= The task =
Your copy of the listing should match it exactly, only without pictures.

= Given information =
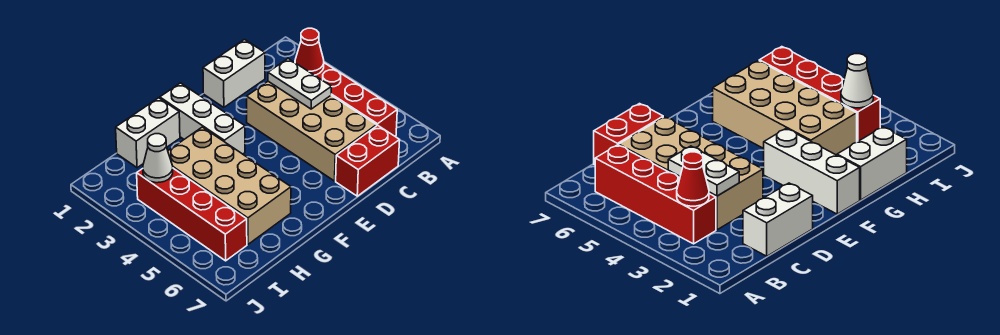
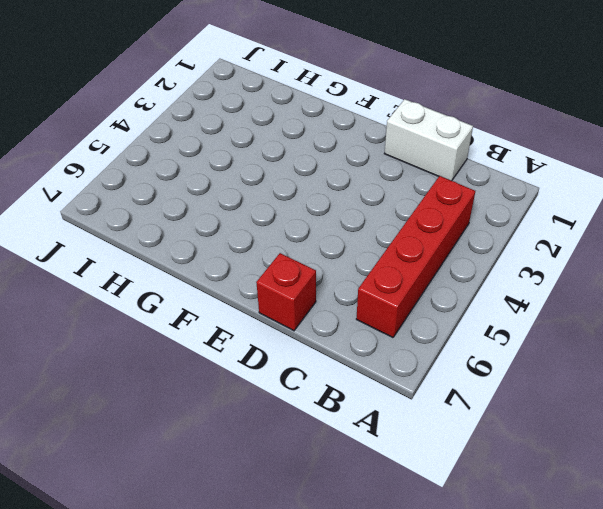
red brick D7 level 1 -> red brick C7:D7 level 1
none -> tan brick C3:D6 level 1
none -> white brick F1:F3 level 1

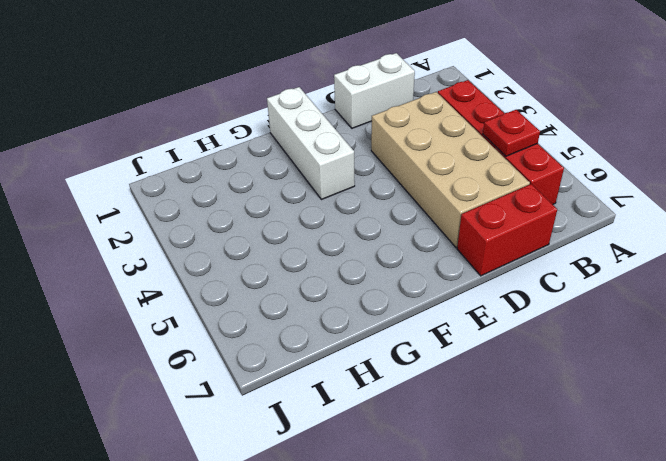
red plate B5 level 2 -> none
none -> white brick G1:H1 level 1
none -> tan brick G3:H6 level 1

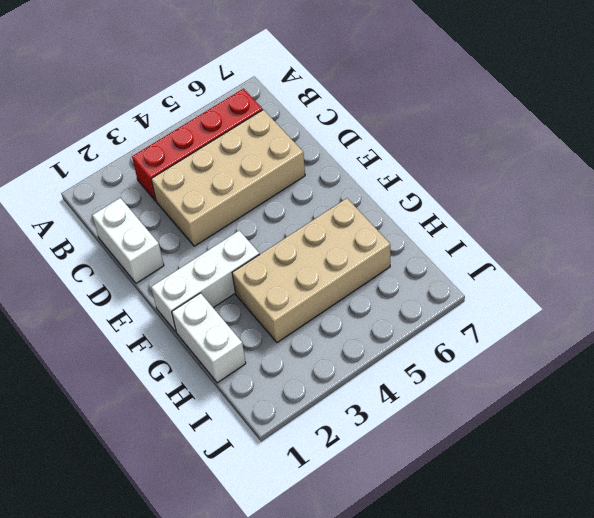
none -> red brick C7:D7 level 1
none -> red brick I3:I6 level 1

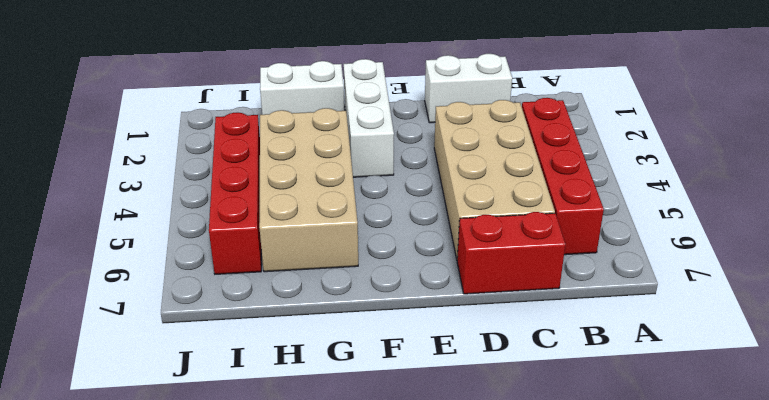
none -> red cone B3 level 2
none -> white plate C3:C4 level 2

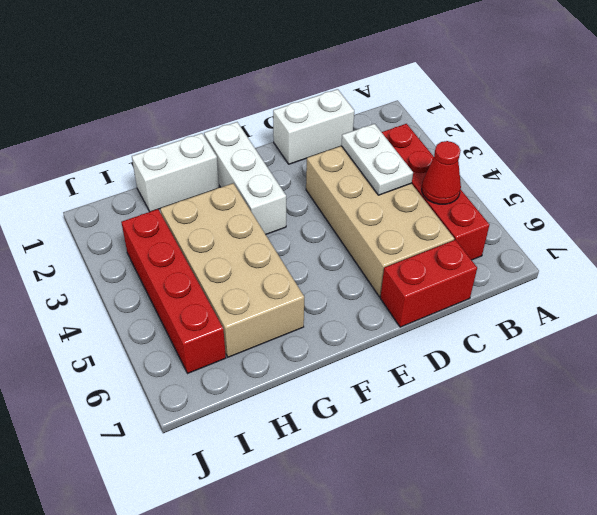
red cone B5 level 2 -> red cone B3 level 2
none -> white cone I3 level 2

= Solution =
red brick D7 level 1 -> red brick C7:D7 level 1
none -> tan brick C3:D6 level 1
none -> white brick F1:F3 level 1

red plate B5 level 2 -> none
none -> white brick G1:H1 level 1
none -> tan brick G3:H6 level 1

none -> red brick C7:D7 level 1
none -> red brick I3:I6 level 1

none -> red cone B3 level 2
none -> white plate C3:C4 level 2

red cone B5 level 2 -> red cone B3 level 2
none -> white cone I3 level 2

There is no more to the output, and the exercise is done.